[Extracted data entries]
+---+

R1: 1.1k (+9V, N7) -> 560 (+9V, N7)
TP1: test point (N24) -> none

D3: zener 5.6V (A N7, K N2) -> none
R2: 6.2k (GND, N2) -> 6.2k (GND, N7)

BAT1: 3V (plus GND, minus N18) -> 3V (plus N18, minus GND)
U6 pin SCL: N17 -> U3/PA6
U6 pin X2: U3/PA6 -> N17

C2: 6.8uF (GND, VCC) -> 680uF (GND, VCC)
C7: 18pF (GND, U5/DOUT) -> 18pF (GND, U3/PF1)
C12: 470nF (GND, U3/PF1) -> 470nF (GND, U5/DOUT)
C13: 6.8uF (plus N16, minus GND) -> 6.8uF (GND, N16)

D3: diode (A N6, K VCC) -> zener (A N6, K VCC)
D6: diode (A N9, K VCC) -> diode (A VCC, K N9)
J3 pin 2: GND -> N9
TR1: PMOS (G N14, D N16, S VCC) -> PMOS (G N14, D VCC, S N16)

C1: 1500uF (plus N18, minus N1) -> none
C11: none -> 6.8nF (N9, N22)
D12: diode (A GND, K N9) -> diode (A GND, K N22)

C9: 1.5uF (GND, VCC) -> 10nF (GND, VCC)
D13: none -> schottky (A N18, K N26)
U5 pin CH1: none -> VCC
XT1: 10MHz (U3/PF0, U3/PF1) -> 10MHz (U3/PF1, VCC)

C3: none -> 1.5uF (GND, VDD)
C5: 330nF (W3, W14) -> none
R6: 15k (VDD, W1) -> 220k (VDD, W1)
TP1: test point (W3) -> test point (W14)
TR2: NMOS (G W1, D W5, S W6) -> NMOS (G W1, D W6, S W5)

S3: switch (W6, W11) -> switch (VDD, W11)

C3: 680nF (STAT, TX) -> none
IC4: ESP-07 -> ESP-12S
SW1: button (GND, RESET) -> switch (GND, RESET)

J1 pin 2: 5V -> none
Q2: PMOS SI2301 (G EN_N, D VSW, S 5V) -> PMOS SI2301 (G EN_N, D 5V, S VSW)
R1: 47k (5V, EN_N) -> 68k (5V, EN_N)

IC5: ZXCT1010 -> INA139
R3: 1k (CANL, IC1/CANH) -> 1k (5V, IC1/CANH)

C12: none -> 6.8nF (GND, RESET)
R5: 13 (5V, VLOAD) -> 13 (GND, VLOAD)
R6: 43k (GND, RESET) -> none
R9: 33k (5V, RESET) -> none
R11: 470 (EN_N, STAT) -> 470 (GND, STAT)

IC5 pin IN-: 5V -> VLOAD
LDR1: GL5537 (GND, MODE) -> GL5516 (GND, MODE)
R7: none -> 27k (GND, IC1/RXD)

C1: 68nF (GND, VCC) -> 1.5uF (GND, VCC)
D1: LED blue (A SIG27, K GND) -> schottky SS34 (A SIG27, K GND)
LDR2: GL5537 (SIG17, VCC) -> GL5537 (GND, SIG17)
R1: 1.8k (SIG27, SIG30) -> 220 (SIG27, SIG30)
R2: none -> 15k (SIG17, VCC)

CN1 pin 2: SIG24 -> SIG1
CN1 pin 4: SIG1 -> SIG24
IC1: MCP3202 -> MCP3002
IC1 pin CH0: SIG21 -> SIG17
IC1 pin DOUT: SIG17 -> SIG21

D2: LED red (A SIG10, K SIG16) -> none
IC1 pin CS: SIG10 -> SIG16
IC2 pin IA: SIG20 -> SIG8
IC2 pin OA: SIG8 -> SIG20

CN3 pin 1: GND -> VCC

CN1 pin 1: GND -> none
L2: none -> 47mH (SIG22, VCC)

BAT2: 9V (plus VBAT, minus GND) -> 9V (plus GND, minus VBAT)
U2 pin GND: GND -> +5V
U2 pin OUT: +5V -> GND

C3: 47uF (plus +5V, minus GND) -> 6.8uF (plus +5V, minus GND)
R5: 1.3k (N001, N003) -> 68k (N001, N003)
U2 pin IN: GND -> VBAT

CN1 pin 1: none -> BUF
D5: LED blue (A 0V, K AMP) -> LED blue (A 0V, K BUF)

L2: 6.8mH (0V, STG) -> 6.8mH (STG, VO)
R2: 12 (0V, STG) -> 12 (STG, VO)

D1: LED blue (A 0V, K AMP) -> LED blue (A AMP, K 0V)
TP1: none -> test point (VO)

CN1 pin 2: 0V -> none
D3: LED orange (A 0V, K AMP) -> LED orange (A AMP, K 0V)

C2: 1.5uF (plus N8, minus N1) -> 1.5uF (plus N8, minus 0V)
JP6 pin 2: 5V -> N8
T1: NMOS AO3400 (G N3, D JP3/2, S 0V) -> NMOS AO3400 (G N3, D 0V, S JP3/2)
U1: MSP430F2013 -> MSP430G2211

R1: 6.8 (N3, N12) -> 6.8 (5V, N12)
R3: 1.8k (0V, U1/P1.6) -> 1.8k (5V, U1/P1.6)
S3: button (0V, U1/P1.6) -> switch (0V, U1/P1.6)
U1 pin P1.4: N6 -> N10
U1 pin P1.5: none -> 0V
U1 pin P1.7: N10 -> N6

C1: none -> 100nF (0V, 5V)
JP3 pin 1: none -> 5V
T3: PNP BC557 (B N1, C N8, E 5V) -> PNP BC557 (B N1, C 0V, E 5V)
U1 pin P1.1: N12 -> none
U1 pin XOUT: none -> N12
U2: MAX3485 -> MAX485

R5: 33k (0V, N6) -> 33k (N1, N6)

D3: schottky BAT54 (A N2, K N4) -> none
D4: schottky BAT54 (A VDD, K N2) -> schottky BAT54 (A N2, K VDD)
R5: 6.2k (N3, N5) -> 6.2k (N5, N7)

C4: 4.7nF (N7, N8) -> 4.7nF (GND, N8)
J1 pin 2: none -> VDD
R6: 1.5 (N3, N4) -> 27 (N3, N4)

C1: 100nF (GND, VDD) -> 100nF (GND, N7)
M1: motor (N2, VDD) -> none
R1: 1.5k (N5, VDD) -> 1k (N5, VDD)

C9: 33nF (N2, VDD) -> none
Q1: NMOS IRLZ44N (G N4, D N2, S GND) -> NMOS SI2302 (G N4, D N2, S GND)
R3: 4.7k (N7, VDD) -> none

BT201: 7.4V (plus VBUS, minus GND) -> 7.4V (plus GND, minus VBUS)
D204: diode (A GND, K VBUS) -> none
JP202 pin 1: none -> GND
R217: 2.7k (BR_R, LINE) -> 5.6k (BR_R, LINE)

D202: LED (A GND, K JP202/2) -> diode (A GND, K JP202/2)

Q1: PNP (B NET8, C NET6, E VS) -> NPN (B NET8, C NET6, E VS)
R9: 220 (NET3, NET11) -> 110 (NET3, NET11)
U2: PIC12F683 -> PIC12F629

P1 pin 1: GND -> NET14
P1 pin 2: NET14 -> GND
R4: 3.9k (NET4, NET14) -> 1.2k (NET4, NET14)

+---+

◆ Brief ◆
Look above for the line holding "IC2 pin OA: SIG8 -> SIG20", then set down exactly that line and every line after it up to and including the line holding "BT201: 7.4V (plus", with nothing else.

◆ Result for this exercise ◆
IC2 pin OA: SIG8 -> SIG20

CN3 pin 1: GND -> VCC

CN1 pin 1: GND -> none
L2: none -> 47mH (SIG22, VCC)

BAT2: 9V (plus VBAT, minus GND) -> 9V (plus GND, minus VBAT)
U2 pin GND: GND -> +5V
U2 pin OUT: +5V -> GND

C3: 47uF (plus +5V, minus GND) -> 6.8uF (plus +5V, minus GND)
R5: 1.3k (N001, N003) -> 68k (N001, N003)
U2 pin IN: GND -> VBAT

CN1 pin 1: none -> BUF
D5: LED blue (A 0V, K AMP) -> LED blue (A 0V, K BUF)

L2: 6.8mH (0V, STG) -> 6.8mH (STG, VO)
R2: 12 (0V, STG) -> 12 (STG, VO)

D1: LED blue (A 0V, K AMP) -> LED blue (A AMP, K 0V)
TP1: none -> test point (VO)

CN1 pin 2: 0V -> none
D3: LED orange (A 0V, K AMP) -> LED orange (A AMP, K 0V)

C2: 1.5uF (plus N8, minus N1) -> 1.5uF (plus N8, minus 0V)
JP6 pin 2: 5V -> N8
T1: NMOS AO3400 (G N3, D JP3/2, S 0V) -> NMOS AO3400 (G N3, D 0V, S JP3/2)
U1: MSP430F2013 -> MSP430G2211

R1: 6.8 (N3, N12) -> 6.8 (5V, N12)
R3: 1.8k (0V, U1/P1.6) -> 1.8k (5V, U1/P1.6)
S3: button (0V, U1/P1.6) -> switch (0V, U1/P1.6)
U1 pin P1.4: N6 -> N10
U1 pin P1.5: none -> 0V
U1 pin P1.7: N10 -> N6

C1: none -> 100nF (0V, 5V)
JP3 pin 1: none -> 5V
T3: PNP BC557 (B N1, C N8, E 5V) -> PNP BC557 (B N1, C 0V, E 5V)
U1 pin P1.1: N12 -> none
U1 pin XOUT: none -> N12
U2: MAX3485 -> MAX485

R5: 33k (0V, N6) -> 33k (N1, N6)

D3: schottky BAT54 (A N2, K N4) -> none
D4: schottky BAT54 (A VDD, K N2) -> schottky BAT54 (A N2, K VDD)
R5: 6.2k (N3, N5) -> 6.2k (N5, N7)

C4: 4.7nF (N7, N8) -> 4.7nF (GND, N8)
J1 pin 2: none -> VDD
R6: 1.5 (N3, N4) -> 27 (N3, N4)

C1: 100nF (GND, VDD) -> 100nF (GND, N7)
M1: motor (N2, VDD) -> none
R1: 1.5k (N5, VDD) -> 1k (N5, VDD)

C9: 33nF (N2, VDD) -> none
Q1: NMOS IRLZ44N (G N4, D N2, S GND) -> NMOS SI2302 (G N4, D N2, S GND)
R3: 4.7k (N7, VDD) -> none

BT201: 7.4V (plus VBUS, minus GND) -> 7.4V (plus GND, minus VBUS)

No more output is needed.